(Extracted records)
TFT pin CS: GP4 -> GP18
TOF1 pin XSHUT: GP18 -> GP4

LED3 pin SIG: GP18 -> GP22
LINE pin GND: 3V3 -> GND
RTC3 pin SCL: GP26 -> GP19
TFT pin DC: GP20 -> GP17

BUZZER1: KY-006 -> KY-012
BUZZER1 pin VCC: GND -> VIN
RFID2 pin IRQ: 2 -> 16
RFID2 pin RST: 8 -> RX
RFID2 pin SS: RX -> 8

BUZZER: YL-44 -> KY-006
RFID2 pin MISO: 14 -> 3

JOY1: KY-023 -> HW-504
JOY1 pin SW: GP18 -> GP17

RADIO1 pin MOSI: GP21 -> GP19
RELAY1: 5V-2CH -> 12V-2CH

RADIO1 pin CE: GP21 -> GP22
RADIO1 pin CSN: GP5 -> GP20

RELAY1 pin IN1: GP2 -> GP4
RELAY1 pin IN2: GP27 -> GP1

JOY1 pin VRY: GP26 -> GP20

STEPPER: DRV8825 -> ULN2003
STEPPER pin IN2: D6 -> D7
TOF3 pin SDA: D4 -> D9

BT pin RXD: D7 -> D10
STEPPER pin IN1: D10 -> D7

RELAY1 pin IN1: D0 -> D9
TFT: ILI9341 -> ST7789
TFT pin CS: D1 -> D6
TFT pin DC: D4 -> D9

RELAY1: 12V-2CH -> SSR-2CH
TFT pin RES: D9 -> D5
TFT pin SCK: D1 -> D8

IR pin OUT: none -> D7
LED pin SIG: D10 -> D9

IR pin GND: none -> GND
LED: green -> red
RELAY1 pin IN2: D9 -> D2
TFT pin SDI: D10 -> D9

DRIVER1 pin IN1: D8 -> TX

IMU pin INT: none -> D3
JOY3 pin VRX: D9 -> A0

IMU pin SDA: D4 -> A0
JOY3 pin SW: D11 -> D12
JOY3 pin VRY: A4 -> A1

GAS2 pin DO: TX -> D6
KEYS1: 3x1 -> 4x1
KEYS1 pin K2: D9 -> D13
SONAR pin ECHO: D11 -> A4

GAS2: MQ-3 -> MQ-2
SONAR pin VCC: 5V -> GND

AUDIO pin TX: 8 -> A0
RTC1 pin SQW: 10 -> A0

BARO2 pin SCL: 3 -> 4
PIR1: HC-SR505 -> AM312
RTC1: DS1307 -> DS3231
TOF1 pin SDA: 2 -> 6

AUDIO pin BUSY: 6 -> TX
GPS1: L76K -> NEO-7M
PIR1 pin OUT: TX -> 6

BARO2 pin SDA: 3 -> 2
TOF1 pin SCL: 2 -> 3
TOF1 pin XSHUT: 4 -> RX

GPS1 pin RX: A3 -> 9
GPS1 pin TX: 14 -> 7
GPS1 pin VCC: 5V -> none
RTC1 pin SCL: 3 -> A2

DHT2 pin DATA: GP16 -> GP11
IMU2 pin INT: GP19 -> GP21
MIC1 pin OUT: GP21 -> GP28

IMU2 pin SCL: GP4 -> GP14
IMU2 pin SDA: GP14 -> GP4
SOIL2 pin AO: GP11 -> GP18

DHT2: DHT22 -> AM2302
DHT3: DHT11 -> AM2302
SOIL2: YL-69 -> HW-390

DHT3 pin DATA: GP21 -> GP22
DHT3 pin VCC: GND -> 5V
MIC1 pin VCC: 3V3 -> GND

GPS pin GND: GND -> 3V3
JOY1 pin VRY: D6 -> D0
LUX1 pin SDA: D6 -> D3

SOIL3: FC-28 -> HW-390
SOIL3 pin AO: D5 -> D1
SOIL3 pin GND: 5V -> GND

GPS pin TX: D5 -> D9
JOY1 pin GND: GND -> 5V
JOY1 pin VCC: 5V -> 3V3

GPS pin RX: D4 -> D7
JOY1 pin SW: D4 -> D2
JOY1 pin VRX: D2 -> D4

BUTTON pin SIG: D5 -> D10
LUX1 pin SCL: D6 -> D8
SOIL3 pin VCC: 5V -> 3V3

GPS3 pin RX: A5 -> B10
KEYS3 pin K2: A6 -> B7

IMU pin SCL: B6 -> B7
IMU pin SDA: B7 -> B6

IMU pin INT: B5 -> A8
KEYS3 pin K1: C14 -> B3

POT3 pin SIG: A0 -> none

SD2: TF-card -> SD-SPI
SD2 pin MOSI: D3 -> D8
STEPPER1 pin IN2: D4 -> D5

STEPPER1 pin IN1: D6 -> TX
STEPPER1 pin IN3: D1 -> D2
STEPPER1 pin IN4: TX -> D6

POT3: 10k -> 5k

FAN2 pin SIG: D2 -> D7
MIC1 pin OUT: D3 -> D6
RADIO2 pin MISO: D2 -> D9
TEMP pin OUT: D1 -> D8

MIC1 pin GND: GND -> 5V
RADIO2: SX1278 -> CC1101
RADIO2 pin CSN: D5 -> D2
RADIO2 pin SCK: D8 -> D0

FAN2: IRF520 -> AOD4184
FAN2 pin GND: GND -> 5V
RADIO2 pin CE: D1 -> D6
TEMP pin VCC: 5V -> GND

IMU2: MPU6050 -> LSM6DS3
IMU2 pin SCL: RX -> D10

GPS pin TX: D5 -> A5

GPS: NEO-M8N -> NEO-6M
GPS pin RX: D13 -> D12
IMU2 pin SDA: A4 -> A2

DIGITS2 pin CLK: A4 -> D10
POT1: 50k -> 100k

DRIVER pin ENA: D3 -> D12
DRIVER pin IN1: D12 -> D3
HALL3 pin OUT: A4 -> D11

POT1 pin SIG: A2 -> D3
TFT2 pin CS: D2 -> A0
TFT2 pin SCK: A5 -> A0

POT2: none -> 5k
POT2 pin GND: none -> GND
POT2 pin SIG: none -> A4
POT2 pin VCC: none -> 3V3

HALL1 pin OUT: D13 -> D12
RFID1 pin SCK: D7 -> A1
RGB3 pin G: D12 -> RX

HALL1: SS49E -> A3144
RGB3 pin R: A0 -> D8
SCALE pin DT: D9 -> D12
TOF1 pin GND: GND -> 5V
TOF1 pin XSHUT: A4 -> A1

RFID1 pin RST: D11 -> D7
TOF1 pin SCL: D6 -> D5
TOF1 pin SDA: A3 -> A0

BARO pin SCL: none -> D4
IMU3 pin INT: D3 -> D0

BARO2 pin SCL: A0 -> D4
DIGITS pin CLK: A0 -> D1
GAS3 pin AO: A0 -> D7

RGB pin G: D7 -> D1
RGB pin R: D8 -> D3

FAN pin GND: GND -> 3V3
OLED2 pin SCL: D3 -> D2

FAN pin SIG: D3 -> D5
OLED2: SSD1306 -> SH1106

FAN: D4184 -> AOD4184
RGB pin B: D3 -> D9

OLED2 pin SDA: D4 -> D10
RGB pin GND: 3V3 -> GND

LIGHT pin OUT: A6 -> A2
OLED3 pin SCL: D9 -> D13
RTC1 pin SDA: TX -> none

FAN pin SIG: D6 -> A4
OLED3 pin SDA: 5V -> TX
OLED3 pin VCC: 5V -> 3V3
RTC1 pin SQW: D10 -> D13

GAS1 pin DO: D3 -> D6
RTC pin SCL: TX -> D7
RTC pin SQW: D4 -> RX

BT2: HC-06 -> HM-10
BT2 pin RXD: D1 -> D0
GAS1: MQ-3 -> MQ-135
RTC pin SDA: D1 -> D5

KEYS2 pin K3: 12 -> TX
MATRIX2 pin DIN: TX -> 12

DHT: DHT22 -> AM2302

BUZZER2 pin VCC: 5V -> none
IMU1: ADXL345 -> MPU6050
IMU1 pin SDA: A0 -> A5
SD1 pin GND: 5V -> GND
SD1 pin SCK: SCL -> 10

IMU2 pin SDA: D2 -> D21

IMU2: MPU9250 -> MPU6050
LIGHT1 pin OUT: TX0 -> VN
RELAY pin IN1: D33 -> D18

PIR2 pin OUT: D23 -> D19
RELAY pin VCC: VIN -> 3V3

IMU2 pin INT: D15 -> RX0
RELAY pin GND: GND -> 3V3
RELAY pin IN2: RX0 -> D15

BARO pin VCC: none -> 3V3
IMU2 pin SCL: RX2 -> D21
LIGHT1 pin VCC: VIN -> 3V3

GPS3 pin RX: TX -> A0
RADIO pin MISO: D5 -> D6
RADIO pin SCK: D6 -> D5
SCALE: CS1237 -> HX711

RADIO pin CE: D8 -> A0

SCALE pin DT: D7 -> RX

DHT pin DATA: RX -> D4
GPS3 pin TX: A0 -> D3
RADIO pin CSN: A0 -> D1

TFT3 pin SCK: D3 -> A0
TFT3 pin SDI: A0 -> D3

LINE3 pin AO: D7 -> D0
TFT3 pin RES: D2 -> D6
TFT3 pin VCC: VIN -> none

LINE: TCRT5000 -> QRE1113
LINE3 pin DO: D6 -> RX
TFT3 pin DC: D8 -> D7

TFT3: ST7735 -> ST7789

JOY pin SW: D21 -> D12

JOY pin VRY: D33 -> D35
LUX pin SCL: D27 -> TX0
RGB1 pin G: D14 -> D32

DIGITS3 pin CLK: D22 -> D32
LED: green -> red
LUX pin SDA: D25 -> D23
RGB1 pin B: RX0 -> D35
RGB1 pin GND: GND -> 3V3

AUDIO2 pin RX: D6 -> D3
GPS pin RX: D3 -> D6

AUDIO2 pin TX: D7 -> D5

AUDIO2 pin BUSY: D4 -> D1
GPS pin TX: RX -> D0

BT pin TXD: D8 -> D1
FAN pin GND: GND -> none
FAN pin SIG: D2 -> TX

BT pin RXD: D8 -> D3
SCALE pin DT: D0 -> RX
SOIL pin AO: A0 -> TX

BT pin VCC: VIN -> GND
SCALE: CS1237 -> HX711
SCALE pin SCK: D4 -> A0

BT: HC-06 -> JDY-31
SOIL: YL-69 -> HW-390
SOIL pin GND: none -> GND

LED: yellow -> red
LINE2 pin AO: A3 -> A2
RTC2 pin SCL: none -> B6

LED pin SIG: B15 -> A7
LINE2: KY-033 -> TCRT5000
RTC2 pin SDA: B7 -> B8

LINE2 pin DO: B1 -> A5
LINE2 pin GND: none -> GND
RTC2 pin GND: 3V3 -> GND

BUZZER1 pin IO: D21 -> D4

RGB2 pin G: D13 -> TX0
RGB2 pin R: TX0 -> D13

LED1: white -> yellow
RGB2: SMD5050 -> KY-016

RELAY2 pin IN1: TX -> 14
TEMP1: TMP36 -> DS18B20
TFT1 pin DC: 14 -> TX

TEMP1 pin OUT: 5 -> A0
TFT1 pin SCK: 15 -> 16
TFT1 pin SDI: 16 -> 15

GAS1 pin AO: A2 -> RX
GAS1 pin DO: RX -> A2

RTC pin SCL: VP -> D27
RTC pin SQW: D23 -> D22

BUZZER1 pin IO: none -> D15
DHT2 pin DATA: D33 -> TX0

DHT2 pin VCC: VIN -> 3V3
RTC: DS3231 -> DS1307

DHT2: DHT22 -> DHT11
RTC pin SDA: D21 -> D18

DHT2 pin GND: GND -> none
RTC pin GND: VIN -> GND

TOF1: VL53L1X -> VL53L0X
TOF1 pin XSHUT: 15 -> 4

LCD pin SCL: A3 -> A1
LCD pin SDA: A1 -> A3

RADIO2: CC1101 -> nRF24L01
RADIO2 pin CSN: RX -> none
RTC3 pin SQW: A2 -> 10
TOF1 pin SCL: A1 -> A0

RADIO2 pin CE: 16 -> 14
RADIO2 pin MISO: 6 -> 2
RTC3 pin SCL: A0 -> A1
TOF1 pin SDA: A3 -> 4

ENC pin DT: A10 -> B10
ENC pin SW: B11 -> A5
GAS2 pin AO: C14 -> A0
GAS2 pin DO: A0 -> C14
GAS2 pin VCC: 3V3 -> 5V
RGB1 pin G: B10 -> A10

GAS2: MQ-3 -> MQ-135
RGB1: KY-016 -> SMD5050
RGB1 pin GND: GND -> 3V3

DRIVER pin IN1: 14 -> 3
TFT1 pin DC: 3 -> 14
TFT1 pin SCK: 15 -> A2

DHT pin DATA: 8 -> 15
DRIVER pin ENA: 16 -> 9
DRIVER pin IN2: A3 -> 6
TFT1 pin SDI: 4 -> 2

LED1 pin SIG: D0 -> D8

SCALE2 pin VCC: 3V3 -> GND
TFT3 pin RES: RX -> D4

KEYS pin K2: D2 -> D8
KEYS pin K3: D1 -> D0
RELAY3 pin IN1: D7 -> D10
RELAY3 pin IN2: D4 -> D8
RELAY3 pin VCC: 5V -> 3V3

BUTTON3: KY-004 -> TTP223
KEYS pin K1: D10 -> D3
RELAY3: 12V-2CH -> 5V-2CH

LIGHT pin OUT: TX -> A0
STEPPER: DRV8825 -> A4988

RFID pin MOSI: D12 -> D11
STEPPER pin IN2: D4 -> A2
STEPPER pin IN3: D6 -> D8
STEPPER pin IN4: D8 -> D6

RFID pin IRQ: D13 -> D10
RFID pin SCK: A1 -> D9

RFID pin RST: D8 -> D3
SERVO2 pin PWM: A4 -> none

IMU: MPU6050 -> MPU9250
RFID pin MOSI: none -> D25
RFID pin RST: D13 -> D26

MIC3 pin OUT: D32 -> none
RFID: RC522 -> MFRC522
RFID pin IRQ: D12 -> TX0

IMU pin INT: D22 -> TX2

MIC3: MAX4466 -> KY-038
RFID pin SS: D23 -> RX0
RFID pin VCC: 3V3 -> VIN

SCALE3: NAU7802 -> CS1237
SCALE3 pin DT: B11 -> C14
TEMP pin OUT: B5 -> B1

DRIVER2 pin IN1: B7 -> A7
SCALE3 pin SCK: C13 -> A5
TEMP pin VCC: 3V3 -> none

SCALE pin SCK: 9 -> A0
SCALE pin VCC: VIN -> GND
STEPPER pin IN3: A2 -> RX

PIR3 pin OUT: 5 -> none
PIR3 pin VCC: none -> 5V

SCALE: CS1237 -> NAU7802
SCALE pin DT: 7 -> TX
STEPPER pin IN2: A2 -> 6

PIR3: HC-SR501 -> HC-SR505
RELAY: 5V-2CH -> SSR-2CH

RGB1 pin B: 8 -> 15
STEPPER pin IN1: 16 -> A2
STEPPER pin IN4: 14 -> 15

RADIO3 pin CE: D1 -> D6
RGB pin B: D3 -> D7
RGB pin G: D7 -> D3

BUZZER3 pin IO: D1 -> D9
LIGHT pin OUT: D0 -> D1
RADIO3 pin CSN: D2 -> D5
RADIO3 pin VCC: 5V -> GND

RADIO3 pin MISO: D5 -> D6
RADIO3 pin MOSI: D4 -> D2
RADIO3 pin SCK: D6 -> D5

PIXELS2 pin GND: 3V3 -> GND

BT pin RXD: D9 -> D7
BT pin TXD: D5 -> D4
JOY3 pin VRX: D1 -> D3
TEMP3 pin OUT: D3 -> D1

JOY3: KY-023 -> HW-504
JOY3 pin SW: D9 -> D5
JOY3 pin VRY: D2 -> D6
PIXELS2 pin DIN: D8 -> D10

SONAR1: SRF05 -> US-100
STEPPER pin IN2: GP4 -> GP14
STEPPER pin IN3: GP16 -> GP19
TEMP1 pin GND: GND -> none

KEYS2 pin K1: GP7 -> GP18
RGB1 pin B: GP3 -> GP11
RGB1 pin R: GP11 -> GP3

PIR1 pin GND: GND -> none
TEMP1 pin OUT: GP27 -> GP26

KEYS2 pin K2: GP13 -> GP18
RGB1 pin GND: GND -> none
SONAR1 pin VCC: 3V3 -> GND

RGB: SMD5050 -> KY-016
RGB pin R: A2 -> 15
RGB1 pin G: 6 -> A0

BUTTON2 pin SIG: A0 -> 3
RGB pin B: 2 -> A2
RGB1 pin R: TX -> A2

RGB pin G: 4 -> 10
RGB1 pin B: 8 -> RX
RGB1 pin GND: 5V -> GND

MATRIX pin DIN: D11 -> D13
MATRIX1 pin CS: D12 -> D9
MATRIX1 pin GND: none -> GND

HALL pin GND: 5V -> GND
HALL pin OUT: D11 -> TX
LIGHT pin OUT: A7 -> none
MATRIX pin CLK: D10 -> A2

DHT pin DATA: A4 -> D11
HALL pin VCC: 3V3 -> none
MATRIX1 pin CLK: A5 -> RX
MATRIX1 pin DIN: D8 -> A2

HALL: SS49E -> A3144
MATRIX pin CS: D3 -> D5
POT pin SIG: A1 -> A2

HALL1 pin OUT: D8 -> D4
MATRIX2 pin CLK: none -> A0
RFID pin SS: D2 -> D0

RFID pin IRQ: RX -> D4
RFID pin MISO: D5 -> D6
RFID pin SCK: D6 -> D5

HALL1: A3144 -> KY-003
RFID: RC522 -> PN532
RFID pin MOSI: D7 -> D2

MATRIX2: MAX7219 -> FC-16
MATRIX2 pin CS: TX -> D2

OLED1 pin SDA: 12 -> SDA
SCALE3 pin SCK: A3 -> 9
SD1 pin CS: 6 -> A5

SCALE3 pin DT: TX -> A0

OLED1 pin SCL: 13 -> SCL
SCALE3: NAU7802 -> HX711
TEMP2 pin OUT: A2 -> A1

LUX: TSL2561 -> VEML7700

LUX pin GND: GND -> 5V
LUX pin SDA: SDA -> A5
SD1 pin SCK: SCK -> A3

**WHAT IS BEING ASKED**
Starting from the first line of the records above, retype each line exactly up to and including the one that contains "RELAY1 pin IN2: GP27 -> GP1", and nothing more.

**REPLY**
TFT pin CS: GP4 -> GP18
TOF1 pin XSHUT: GP18 -> GP4

LED3 pin SIG: GP18 -> GP22
LINE pin GND: 3V3 -> GND
RTC3 pin SCL: GP26 -> GP19
TFT pin DC: GP20 -> GP17

BUZZER1: KY-006 -> KY-012
BUZZER1 pin VCC: GND -> VIN
RFID2 pin IRQ: 2 -> 16
RFID2 pin RST: 8 -> RX
RFID2 pin SS: RX -> 8

BUZZER: YL-44 -> KY-006
RFID2 pin MISO: 14 -> 3

JOY1: KY-023 -> HW-504
JOY1 pin SW: GP18 -> GP17

RADIO1 pin MOSI: GP21 -> GP19
RELAY1: 5V-2CH -> 12V-2CH

RADIO1 pin CE: GP21 -> GP22
RADIO1 pin CSN: GP5 -> GP20

RELAY1 pin IN1: GP2 -> GP4
RELAY1 pin IN2: GP27 -> GP1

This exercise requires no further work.